*Task brief:* A faithful copy of all the data below, please; leave no line out.

*Task input:*
- Opening Delimiter -
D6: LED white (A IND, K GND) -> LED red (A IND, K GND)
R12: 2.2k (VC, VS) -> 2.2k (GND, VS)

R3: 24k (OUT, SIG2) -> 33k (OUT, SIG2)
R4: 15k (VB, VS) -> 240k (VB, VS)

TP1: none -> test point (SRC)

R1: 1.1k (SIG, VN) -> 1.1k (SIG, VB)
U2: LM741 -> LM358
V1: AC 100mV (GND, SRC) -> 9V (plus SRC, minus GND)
- Closing Delimiter -
*Answer to this task:*
D6: LED white (A IND, K GND) -> LED red (A IND, K GND)
R12: 2.2k (VC, VS) -> 2.2k (GND, VS)

R3: 24k (OUT, SIG2) -> 33k (OUT, SIG2)
R4: 15k (VB, VS) -> 240k (VB, VS)

TP1: none -> test point (SRC)

R1: 1.1k (SIG, VN) -> 1.1k (SIG, VB)
U2: LM741 -> LM358
V1: AC 100mV (GND, SRC) -> 9V (plus SRC, minus GND)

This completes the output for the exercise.